SOURCE INFORMATION =
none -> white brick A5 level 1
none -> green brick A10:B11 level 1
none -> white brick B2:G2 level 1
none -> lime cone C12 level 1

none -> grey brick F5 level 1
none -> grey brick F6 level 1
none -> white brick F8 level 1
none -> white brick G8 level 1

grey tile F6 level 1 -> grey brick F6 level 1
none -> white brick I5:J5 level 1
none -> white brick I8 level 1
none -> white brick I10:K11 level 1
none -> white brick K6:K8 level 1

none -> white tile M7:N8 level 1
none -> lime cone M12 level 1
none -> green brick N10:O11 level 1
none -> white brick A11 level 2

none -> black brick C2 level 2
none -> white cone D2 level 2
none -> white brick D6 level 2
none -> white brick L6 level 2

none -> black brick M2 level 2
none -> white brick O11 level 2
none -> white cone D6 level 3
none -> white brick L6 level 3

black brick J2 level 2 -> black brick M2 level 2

* * *

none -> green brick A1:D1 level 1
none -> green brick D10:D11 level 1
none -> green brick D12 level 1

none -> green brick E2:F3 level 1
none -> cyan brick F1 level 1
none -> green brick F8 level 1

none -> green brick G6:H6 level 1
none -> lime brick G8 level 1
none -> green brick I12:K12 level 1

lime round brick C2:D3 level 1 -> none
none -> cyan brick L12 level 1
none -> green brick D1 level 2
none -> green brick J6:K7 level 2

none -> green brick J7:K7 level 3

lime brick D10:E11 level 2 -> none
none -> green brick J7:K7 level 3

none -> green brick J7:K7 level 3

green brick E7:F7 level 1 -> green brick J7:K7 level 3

* * *

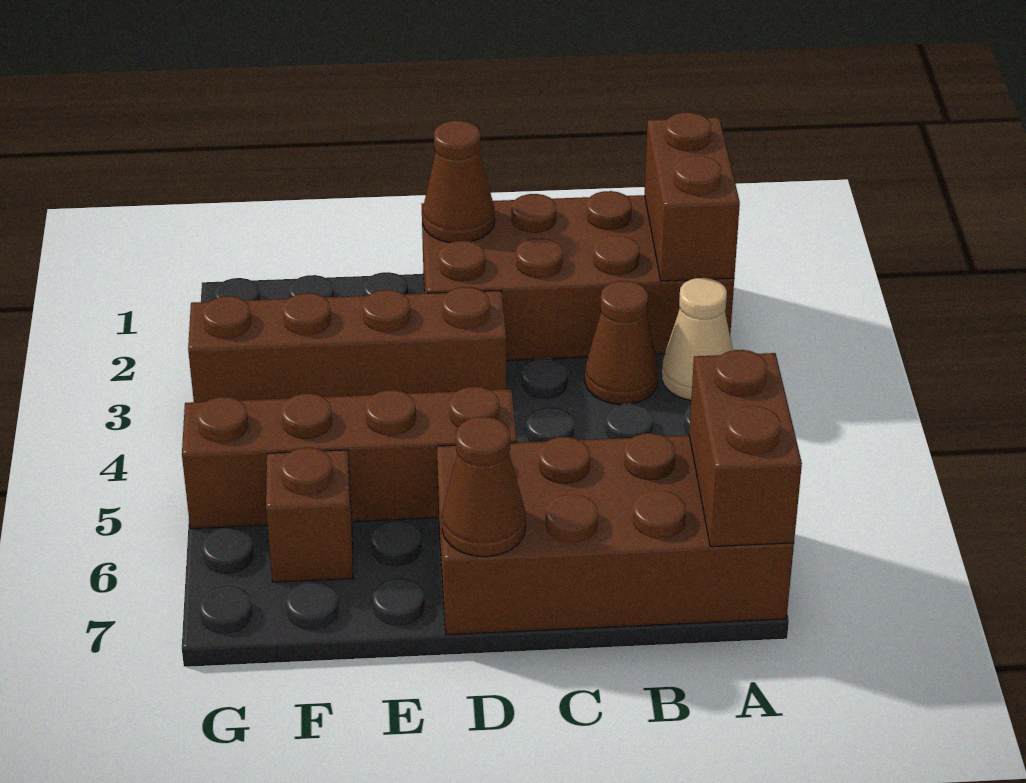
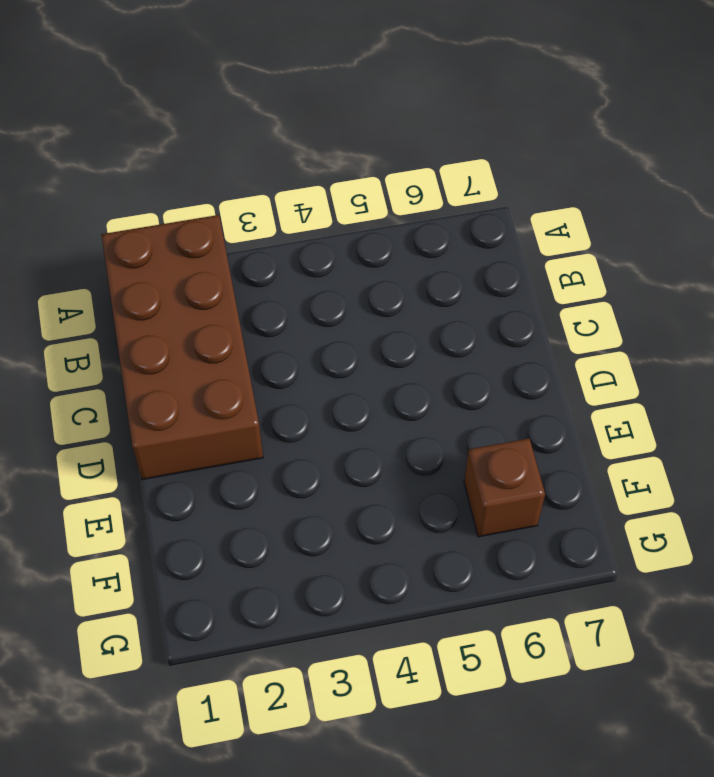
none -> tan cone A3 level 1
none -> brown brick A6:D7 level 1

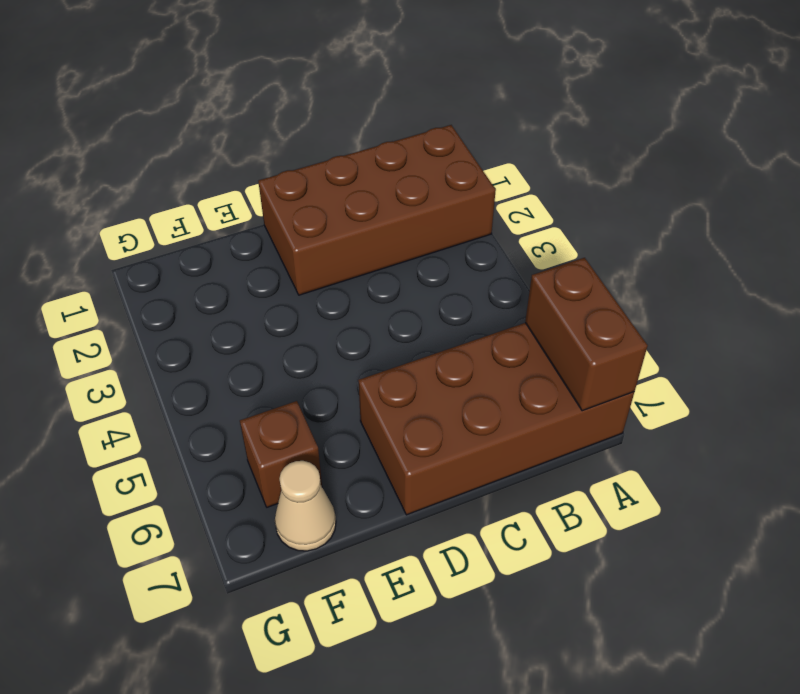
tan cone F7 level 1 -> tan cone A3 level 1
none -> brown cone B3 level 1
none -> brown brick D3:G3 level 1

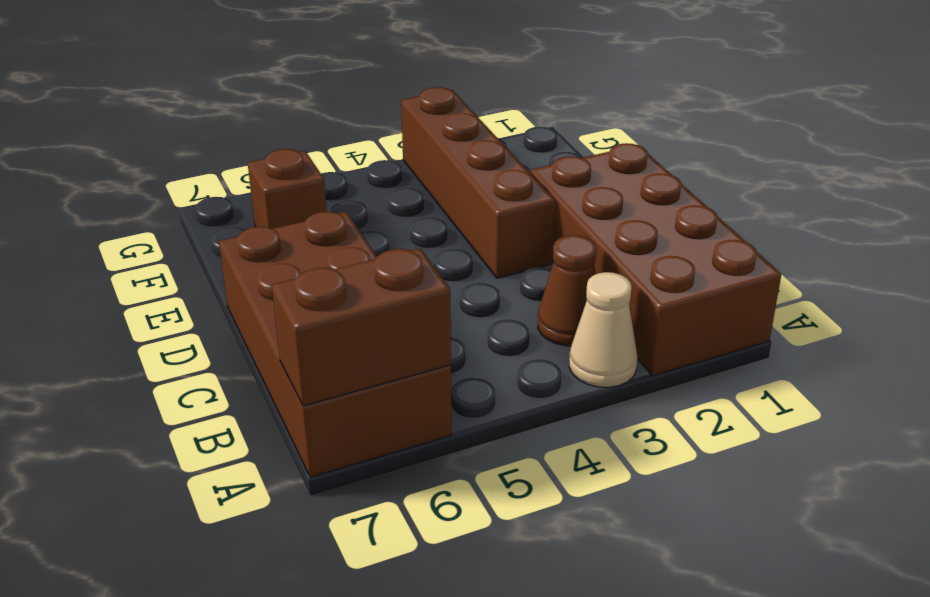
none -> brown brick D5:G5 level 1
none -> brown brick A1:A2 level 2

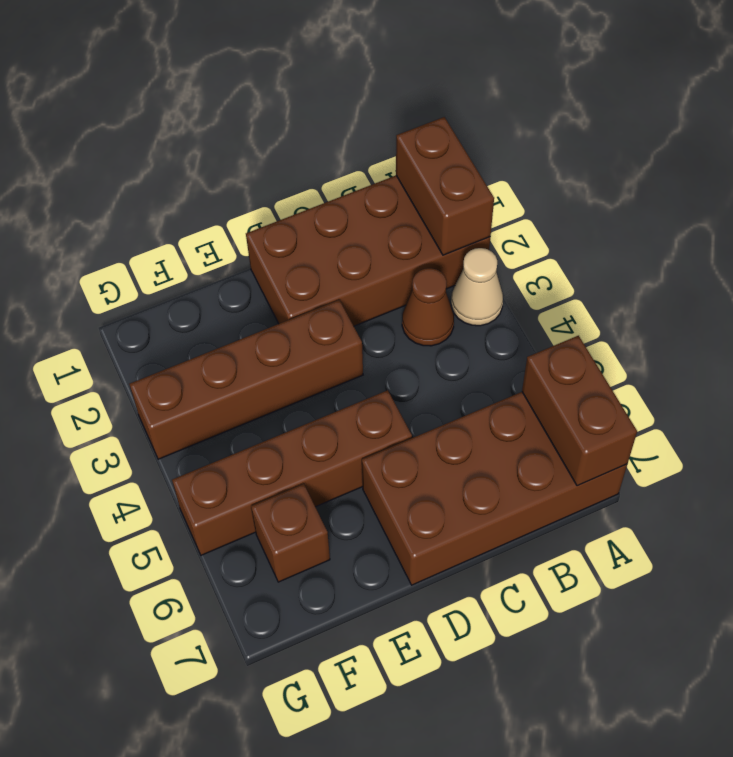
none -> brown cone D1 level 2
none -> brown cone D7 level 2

REQUIRED WORK =
Pull every line containing "black" from the material above.

RESPONSE TO THE EXERCISE =
none -> black brick C2 level 2
none -> black brick M2 level 2
black brick J2 level 2 -> black brick M2 level 2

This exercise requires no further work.